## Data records

○ ○ ○ ○ ○ ○ ○

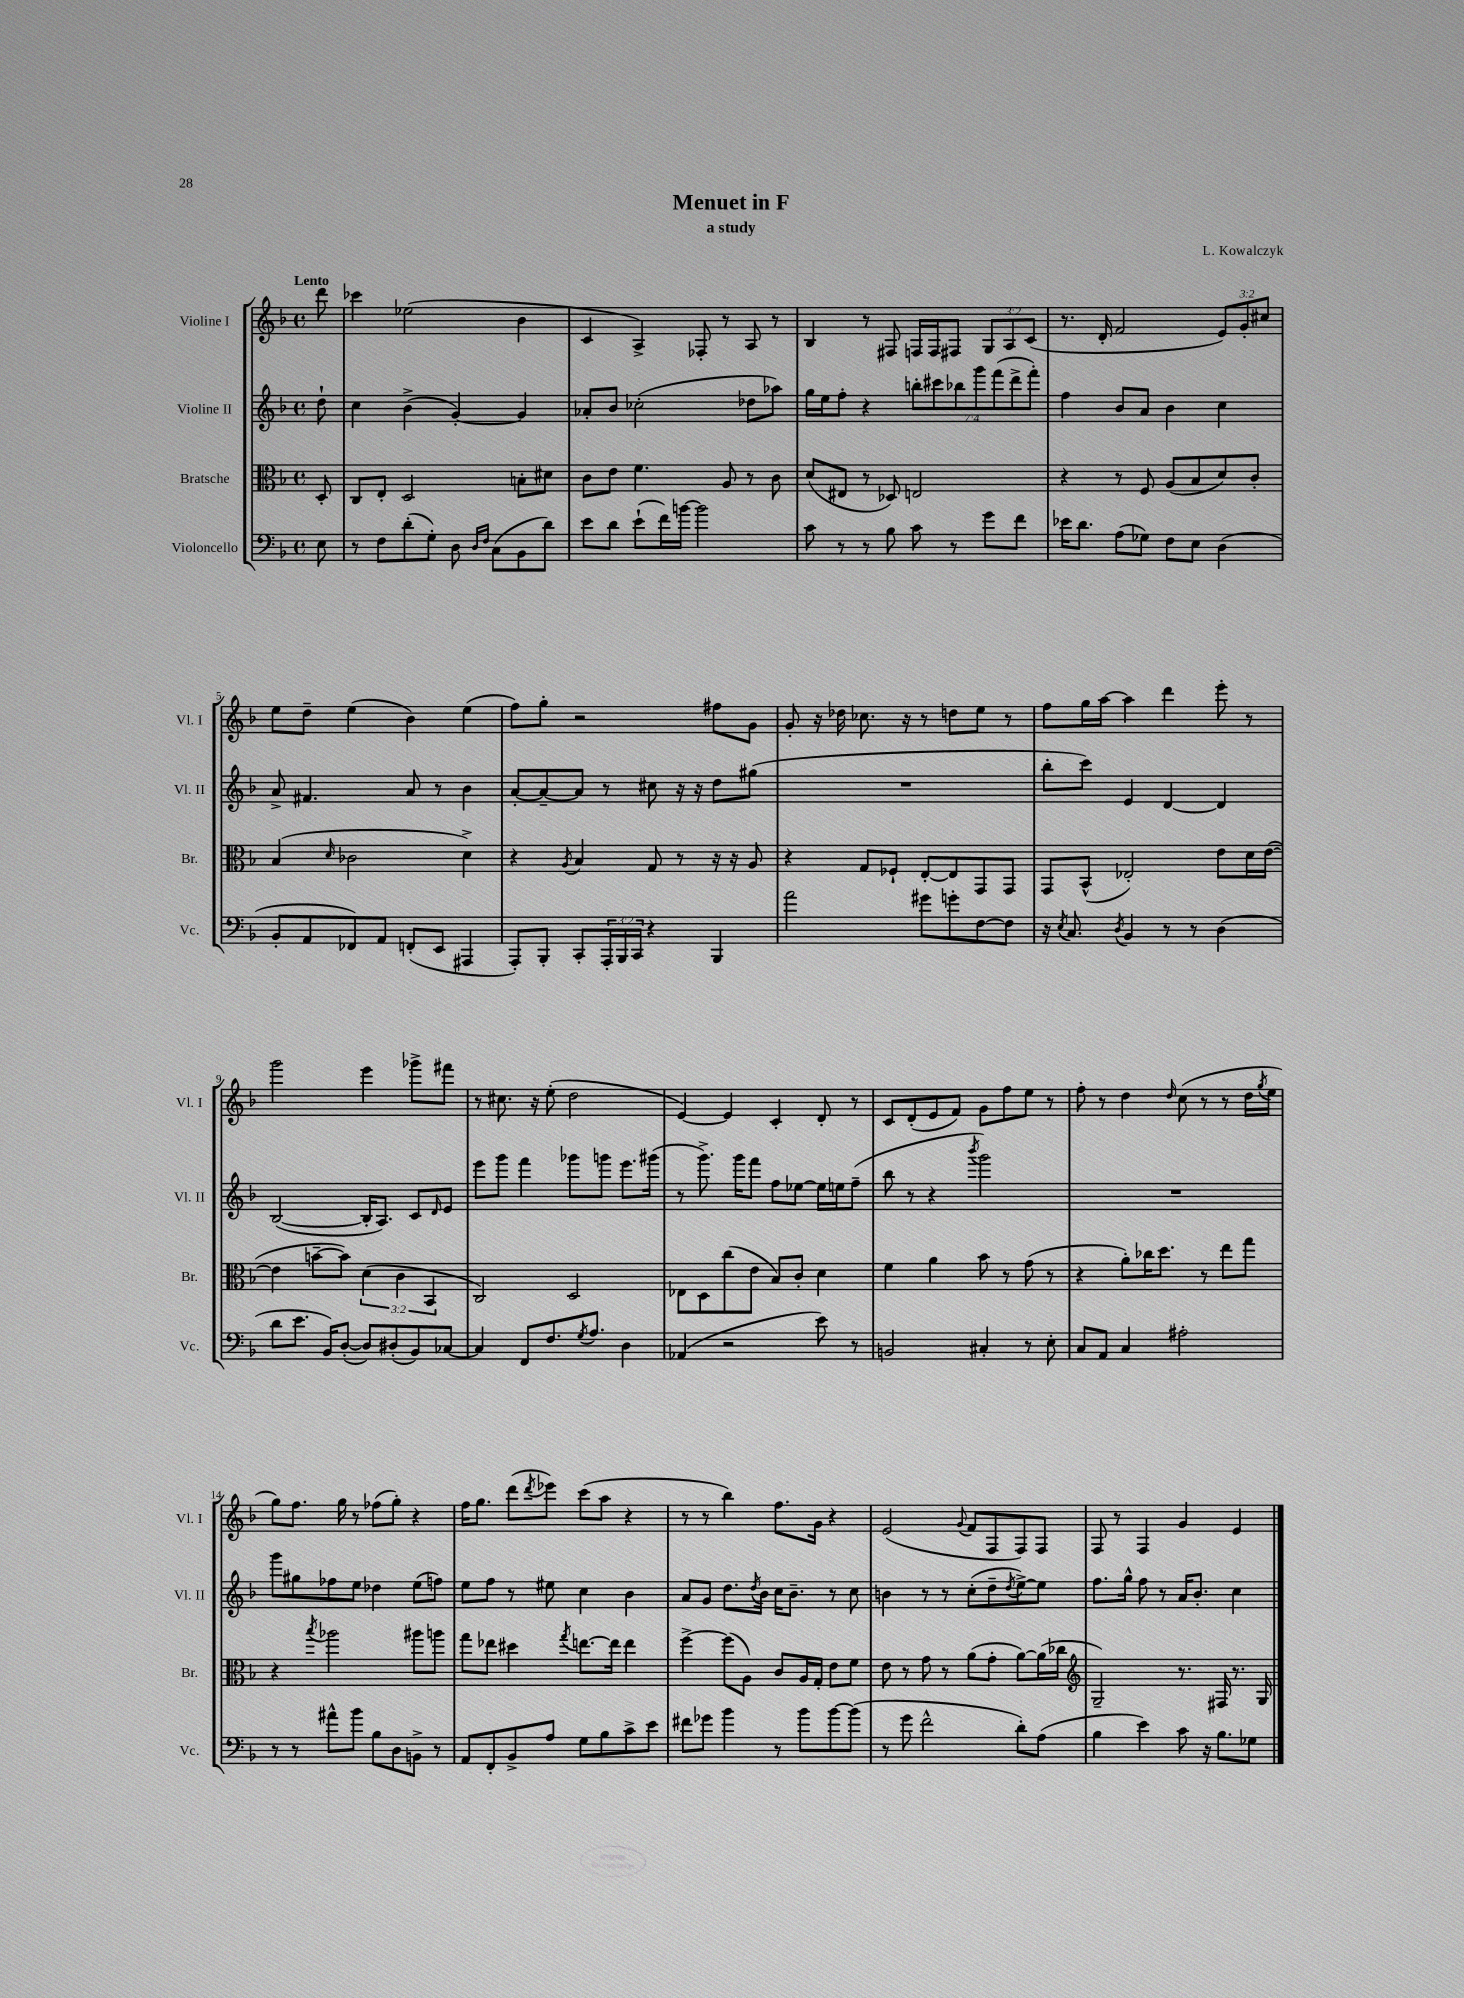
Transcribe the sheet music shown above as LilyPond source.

\header { title = "Menuet in F" composer = "L. Kowalczyk" subtitle = "a study" }
<<
\new StaffGroup <<
\new Staff = "s0" \with { instrumentName = "Violine I" shortInstrumentName = "Vl. I" } {
    \clef treble \key f \major \defaultTimeSignature \time 4/4 \override Staff.TupletNumber.text = #tuplet-number::calc-fraction-text \partial 8 \tempo "Lento"
    d'''8 |
    ces'''4 ees''2( bes'4 |
    c'4 a4->) fes8-. r8 a8 r8 |
    bes4 r8 fis8 f16 f16 fis8 \tuplet 3/2 { g8 a8 c'8( } |
    r8. d'16-. f'2 \tuplet 3/2 { e'8) g'8-. cis''8 } |
    e''8 d''8-- e''4( bes'4) e''4( |
    f''8) g''8-. r2 fis''8 g'8 |
    g'8-. r16 des''16 ces''8. r16 r8 d''8 e''8 r8 |
    f''8 g''16 a''16~ a''4 d'''4 e'''8-. r8 |
    g'''2 e'''4 ges'''8-> fis'''8 |
    r8 cis''8. r16 e''8-.( d''2 |
    e'4~) e'4 c'4-. d'8-. r8 |
    c'8 d'8-.( e'8 f'8) g'8 f''8 e''8 r8 |
    f''8-. r8 d''4 \grace { d''16 } c''8( r8 r8 d''16 \acciaccatura { g''8 } e''16 |
    g''8) f''8. g''16 r8 fes''8( g''8-.) r4 |
    f''16 g''8. d'''8( \acciaccatura { d'''8 } ees'''8) c'''8( a''8 r4 |
    r8 r8 bes''4) f''8. g'16 r4 |
    e'2( \appoggiatura { g'8 } f'8 f8 f8) f8 |
    f8 r8 f4 g'4 e'4 \bar "|." |
}
\new Staff = "s1" \with { instrumentName = "Violine II" shortInstrumentName = "Vl. II" } {
    \clef treble \key f \major \defaultTimeSignature \time 4/4 \override Staff.TupletNumber.text = #tuplet-number::calc-fraction-text \partial 8
    d''8-! |
    c''4 bes'4->( g'4~-.) g'4 |
    aes'8-. bes'8 ces''2-.( des''8 aes''8) |
    g''16 e''16 f''8-. r4 \tuplet 7/4 { b''8-. cis'''8 bes''8 g'''8 f'''8( d'''8-> f'''8-.) } |
    f''4 bes'8 a'8 bes'4 c''4 |
    a'8-> fis'4. a'8 r8 bes'4 |
    a'8~-. a'8~-- a'8 r8 cis''8 r16 r16 d''8 gis''8( |
    R1 |
    bes''8-. c'''8) e'4 d'4~ d'4 |
    bes2~( bes16-. a8.) c'8 \grace { d'16 } e'8 |
    e'''8 g'''8 f'''4 ges'''8 g'''8 e'''8. gis'''16( |
    r8 g'''8.->) g'''16 f'''8 f''8 ees''8~ ees''16 e''16 f''8--( |
    bes''8 r8 r4 \acciaccatura { bes'''8 } g'''2) |
    R1 |
    g'''8 gis''8 fes''8 e''8 des''4 e''8( f''8) |
    e''8 f''8 r8 eis''8 c''4 bes'4 |
    a'8 g'8 d''8. \acciaccatura { d''8 } bes'16 c''16 bes'8.-- r8 c''8 |
    b'4 r8 r8 c''8-.( d''8-- \acciaccatura { d''8 } e''8~->) e''8 |
    f''8. g''16-^ f''8 r8 a'16 bes'8.-. c''4 \bar "|." |
}
\new Staff = "s2" \with { instrumentName = "Bratsche" shortInstrumentName = "Br." } {
    \clef alto \key f \major \defaultTimeSignature \time 4/4 \override Staff.TupletNumber.text = #tuplet-number::calc-fraction-text \partial 8
    d8-. |
    c8 e8-. d2 b8-. dis'8 |
    c'8 e'8 f'4. a8 r8 c'8 |
    d'8( eis8 r8 des8) e2 |
    r4 r8 f8 a8( bes8 d'8) c'8-. |
    bes4( \grace { d'16 } ces'2 d'4->) |
    r4 \acciaccatura { a8 } bes4 g8 r8 r16 r16 a8 |
    r4 g8 fes8-! e8~-. e8 g,8 g,8 |
    g,8 bes,8-^( ees2-.) e'8 d'16 e'16~( |
    e'4 b'8~-- b'8) \tuplet 3/2 { d'4( c'4 bes,4 } |
    c2) d2 |
    ees8 d8 c''8( e'8 bes8) c'8-. d'4 |
    f'4 a'4 bes'8 r8 g'8( r8 |
    r4 a'8-.) ces''16 d''8. r8 e''8 g''8 |
    r4 \acciaccatura { bes''8 } aes''2 ais''8 a''8 |
    g''8 ees''8 dis''4 \acciaccatura { g''8 } e''8.~ e''16 e''4 |
    f''4~-> f''8( a8) c'8 a16 g16-. e'8 f'8 |
    e'8 r8 g'8 r8 a'8( g'8-. a'8~) a'16( ces''16 |
    \clef treble g2--) r8. fis16 r8. g16 \bar "|." |
}
\new Staff = "s3" \with { instrumentName = "Violoncello" shortInstrumentName = "Vc." } {
    \clef bass \key f \major \defaultTimeSignature \time 4/4 \override Staff.TupletNumber.text = #tuplet-number::calc-fraction-text \partial 8
    e8 |
    r8 f8 d'8-.( g8-.) d8 \grace { d16 f16 } c8( bes,8 d'8) |
    e'8 d'8 e'8-!( f'16) b'16~ b'2 |
    c'8 r8 r8 bes8 c'8 r8 g'8 f'8 |
    ees'16 d'8. a8( ges8) f8 e8 d4( |
    bes,8-. a,8 fes,8) a,8 f,8-.( e,8 ais,,4 |
    a,,8-.) bes,,8-. c,8-. \tuplet 3/2 { a,,16-. bes,,16 c,16 } r4 bes,,4 |
    a'2 gis'8 g'8-. f8~ f8 |
    r16 \acciaccatura { e8 } c8. \acciaccatura { d8 } bes,4 r8 r8 d4( |
    d'8 e'8. bes,16) d8~-.( d8) dis8-.( bes,8) ces8~ |
    ces4 f,8 f8. \acciaccatura { g8 } a8. d4 |
    aes,4( r2 e'8) r8 |
    b,2 cis4-. r8 e8-. |
    c8 a,8 c4 ais2-. |
    r8 r8 ais'8-^ bes'8 bes8 d8 b,8-> r8 |
    a,8 f,8-. bes,8-> a8 g8 bes8 c'8-> e'8 |
    fis'8 ges'8 bes'4 r8 bes'8 bes'8~ bes'8( |
    r8 g'8 f'2-^ d'8-.) a8( |
    bes4 e'4) c'8 r16 bes8. ges8 \bar "|." |
}
>>
>>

○ ○ ○ ○ ○ ○ ○

Return every line of the records above that contains the string "text".

    \clef treble \key f \major \defaultTimeSignature \time 4/4 \override Staff.TupletNumber.text = #tuplet-number::calc-fraction-text \partial 8 \tempo "Lento"
    \clef treble \key f \major \defaultTimeSignature \time 4/4 \override Staff.TupletNumber.text = #tuplet-number::calc-fraction-text \partial 8
    \clef alto \key f \major \defaultTimeSignature \time 4/4 \override Staff.TupletNumber.text = #tuplet-number::calc-fraction-text \partial 8
    \clef bass \key f \major \defaultTimeSignature \time 4/4 \override Staff.TupletNumber.text = #tuplet-number::calc-fraction-text \partial 8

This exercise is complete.